Only the lines below starting at the one containing "none -> blue brick I3:K3 level 1" and ending at the one containing "cyan brick M12:N13" belong in the answer, each copied exactly.

(Collected data)
----
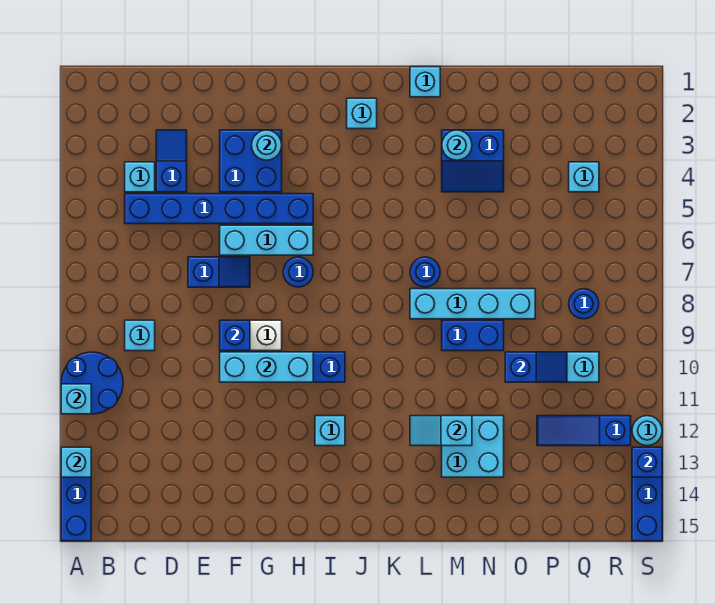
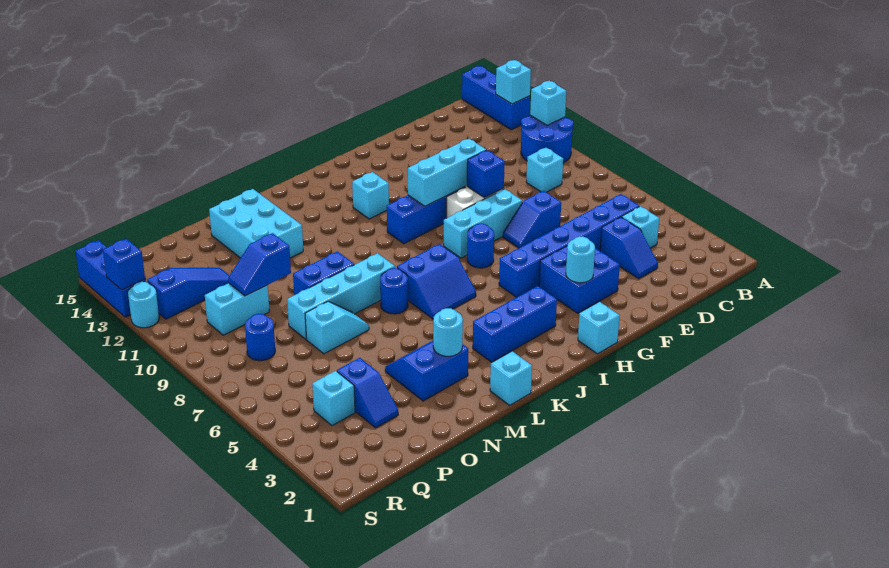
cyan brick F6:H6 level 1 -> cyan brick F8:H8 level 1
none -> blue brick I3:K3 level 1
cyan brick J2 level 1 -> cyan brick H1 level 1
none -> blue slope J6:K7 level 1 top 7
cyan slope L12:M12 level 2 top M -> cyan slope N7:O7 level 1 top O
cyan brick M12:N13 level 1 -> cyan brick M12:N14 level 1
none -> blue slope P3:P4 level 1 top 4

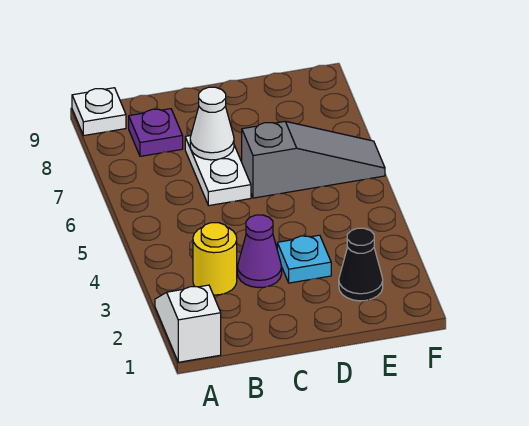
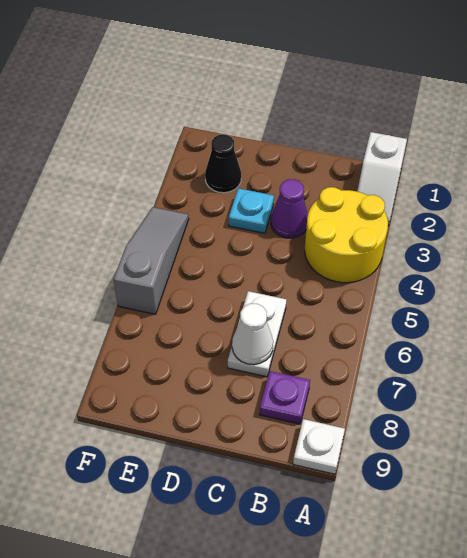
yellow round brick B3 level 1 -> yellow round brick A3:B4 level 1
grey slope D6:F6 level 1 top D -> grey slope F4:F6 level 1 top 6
----
The answer:
none -> blue brick I3:K3 level 1
cyan brick J2 level 1 -> cyan brick H1 level 1
none -> blue slope J6:K7 level 1 top 7
cyan slope L12:M12 level 2 top M -> cyan slope N7:O7 level 1 top O
cyan brick M12:N13 level 1 -> cyan brick M12:N14 level 1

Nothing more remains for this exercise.